| Try it |
Your task is to quote the records from their first line through the line containing "white house: 2 -> 1", with nothing added or left out.

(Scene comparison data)
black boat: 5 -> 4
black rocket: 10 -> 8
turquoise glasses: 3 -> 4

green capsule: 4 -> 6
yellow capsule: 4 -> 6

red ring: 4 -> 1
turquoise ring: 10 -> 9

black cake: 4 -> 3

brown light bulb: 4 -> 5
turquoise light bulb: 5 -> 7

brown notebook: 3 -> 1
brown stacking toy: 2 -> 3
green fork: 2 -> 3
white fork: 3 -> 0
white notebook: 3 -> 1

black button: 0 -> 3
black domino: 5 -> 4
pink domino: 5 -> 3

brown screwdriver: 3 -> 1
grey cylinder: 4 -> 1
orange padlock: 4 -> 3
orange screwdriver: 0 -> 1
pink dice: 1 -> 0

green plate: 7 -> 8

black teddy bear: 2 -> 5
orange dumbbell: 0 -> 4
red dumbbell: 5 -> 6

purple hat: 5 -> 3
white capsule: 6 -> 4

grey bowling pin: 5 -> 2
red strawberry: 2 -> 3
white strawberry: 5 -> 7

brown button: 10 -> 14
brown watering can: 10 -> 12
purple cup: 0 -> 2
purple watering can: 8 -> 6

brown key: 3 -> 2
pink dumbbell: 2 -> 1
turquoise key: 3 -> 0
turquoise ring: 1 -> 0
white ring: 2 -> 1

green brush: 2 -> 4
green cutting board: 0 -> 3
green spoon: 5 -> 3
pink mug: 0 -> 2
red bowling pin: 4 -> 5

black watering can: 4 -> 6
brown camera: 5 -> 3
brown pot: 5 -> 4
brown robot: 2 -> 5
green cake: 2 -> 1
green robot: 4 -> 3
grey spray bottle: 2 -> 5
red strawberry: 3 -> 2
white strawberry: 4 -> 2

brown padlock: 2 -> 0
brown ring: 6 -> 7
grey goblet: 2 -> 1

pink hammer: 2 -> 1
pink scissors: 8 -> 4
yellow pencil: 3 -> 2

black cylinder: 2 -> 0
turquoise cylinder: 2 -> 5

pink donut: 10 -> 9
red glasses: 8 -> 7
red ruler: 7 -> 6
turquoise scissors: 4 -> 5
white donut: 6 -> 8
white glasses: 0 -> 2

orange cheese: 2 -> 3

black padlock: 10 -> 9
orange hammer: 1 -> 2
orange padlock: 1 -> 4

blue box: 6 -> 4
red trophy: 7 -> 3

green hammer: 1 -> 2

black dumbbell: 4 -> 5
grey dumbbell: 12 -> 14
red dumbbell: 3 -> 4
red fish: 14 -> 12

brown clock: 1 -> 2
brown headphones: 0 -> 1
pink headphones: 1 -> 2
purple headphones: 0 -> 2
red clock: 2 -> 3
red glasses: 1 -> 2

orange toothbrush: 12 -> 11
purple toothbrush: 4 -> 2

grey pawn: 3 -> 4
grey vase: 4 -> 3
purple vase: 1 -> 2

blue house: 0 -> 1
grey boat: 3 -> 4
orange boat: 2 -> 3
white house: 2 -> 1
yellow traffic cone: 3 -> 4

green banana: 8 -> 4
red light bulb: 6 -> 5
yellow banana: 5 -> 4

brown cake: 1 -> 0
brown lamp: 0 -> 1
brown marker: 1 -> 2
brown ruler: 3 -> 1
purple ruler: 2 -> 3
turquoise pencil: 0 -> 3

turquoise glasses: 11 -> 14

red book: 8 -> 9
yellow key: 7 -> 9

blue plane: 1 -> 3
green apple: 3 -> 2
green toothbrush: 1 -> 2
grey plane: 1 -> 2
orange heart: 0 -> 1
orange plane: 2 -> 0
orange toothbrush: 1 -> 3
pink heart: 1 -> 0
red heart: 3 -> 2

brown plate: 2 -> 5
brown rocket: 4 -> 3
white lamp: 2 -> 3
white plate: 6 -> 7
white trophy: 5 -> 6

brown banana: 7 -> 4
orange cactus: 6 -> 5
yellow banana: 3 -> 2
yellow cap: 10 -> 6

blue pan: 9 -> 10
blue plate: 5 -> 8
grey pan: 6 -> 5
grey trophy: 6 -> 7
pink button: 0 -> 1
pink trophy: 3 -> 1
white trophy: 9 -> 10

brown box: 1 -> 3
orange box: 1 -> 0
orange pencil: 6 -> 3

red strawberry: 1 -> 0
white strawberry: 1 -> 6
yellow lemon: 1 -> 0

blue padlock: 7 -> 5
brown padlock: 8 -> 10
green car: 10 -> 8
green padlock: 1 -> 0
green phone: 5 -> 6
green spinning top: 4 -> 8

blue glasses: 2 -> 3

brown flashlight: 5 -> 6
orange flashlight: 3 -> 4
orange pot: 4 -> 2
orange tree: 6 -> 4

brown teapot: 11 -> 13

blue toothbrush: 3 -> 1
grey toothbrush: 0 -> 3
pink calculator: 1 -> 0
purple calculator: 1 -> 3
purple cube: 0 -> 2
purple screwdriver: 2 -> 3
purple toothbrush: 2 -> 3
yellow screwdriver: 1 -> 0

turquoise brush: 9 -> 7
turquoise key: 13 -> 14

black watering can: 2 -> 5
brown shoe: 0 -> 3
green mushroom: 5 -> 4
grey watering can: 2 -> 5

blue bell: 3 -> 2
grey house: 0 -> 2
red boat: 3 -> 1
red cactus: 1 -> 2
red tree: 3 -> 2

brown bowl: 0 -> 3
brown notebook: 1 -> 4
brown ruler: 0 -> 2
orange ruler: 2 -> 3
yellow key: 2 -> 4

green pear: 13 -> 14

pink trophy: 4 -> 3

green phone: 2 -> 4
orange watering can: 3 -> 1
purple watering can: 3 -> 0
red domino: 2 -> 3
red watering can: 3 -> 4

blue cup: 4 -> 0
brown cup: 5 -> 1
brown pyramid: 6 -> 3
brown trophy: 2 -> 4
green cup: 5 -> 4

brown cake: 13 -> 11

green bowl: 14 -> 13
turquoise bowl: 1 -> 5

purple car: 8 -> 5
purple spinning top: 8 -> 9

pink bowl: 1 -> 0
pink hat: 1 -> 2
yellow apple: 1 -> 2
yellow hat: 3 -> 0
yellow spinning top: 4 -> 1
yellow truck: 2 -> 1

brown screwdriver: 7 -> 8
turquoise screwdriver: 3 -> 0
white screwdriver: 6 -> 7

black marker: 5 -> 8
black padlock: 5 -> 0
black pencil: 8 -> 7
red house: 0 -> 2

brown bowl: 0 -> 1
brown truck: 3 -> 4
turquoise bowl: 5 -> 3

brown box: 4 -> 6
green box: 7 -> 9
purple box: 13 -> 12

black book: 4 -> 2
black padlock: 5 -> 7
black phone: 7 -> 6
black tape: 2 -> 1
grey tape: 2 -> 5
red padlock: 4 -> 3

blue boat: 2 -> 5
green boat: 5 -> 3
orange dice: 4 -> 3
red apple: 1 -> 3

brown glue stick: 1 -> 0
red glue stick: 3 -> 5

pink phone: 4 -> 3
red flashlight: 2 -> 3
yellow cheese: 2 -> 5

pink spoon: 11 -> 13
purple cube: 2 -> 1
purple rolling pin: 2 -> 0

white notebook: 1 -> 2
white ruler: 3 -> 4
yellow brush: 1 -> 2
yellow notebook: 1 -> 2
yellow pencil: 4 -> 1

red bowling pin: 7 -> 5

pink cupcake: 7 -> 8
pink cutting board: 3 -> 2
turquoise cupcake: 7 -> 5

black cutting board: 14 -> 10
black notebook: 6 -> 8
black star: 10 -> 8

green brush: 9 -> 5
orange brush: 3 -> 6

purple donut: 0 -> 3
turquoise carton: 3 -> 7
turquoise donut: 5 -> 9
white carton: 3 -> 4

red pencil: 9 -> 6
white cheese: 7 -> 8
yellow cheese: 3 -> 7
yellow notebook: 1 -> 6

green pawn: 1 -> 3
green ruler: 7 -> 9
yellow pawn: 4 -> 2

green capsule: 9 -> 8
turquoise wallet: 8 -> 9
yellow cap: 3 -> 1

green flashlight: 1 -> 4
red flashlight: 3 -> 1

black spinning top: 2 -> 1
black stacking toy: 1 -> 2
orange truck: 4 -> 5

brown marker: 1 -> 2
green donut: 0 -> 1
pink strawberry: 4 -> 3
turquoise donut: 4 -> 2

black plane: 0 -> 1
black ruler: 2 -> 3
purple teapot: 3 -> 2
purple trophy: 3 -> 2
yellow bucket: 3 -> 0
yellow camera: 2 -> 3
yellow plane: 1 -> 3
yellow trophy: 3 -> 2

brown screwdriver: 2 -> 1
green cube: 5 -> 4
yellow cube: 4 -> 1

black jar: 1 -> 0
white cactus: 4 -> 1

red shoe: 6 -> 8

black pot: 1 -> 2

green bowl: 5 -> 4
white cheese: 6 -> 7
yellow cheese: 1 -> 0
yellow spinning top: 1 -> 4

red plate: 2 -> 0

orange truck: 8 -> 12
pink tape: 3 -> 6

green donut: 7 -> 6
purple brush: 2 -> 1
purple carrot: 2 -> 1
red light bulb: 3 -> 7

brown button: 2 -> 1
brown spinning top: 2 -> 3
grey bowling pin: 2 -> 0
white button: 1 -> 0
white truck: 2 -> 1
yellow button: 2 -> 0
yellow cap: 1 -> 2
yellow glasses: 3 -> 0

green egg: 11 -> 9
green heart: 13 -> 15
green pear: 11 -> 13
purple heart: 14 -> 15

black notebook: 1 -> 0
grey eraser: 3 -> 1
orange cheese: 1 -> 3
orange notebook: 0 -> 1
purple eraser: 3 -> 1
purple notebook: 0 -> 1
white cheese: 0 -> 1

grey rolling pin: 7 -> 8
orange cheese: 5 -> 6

| Response for this exercise |
black boat: 5 -> 4
black rocket: 10 -> 8
turquoise glasses: 3 -> 4

green capsule: 4 -> 6
yellow capsule: 4 -> 6

red ring: 4 -> 1
turquoise ring: 10 -> 9

black cake: 4 -> 3

brown light bulb: 4 -> 5
turquoise light bulb: 5 -> 7

brown notebook: 3 -> 1
brown stacking toy: 2 -> 3
green fork: 2 -> 3
white fork: 3 -> 0
white notebook: 3 -> 1

black button: 0 -> 3
black domino: 5 -> 4
pink domino: 5 -> 3

brown screwdriver: 3 -> 1
grey cylinder: 4 -> 1
orange padlock: 4 -> 3
orange screwdriver: 0 -> 1
pink dice: 1 -> 0

green plate: 7 -> 8

black teddy bear: 2 -> 5
orange dumbbell: 0 -> 4
red dumbbell: 5 -> 6

purple hat: 5 -> 3
white capsule: 6 -> 4

grey bowling pin: 5 -> 2
red strawberry: 2 -> 3
white strawberry: 5 -> 7

brown button: 10 -> 14
brown watering can: 10 -> 12
purple cup: 0 -> 2
purple watering can: 8 -> 6

brown key: 3 -> 2
pink dumbbell: 2 -> 1
turquoise key: 3 -> 0
turquoise ring: 1 -> 0
white ring: 2 -> 1

green brush: 2 -> 4
green cutting board: 0 -> 3
green spoon: 5 -> 3
pink mug: 0 -> 2
red bowling pin: 4 -> 5

black watering can: 4 -> 6
brown camera: 5 -> 3
brown pot: 5 -> 4
brown robot: 2 -> 5
green cake: 2 -> 1
green robot: 4 -> 3
grey spray bottle: 2 -> 5
red strawberry: 3 -> 2
white strawberry: 4 -> 2

brown padlock: 2 -> 0
brown ring: 6 -> 7
grey goblet: 2 -> 1

pink hammer: 2 -> 1
pink scissors: 8 -> 4
yellow pencil: 3 -> 2

black cylinder: 2 -> 0
turquoise cylinder: 2 -> 5

pink donut: 10 -> 9
red glasses: 8 -> 7
red ruler: 7 -> 6
turquoise scissors: 4 -> 5
white donut: 6 -> 8
white glasses: 0 -> 2

orange cheese: 2 -> 3

black padlock: 10 -> 9
orange hammer: 1 -> 2
orange padlock: 1 -> 4

blue box: 6 -> 4
red trophy: 7 -> 3

green hammer: 1 -> 2

black dumbbell: 4 -> 5
grey dumbbell: 12 -> 14
red dumbbell: 3 -> 4
red fish: 14 -> 12

brown clock: 1 -> 2
brown headphones: 0 -> 1
pink headphones: 1 -> 2
purple headphones: 0 -> 2
red clock: 2 -> 3
red glasses: 1 -> 2

orange toothbrush: 12 -> 11
purple toothbrush: 4 -> 2

grey pawn: 3 -> 4
grey vase: 4 -> 3
purple vase: 1 -> 2

blue house: 0 -> 1
grey boat: 3 -> 4
orange boat: 2 -> 3
white house: 2 -> 1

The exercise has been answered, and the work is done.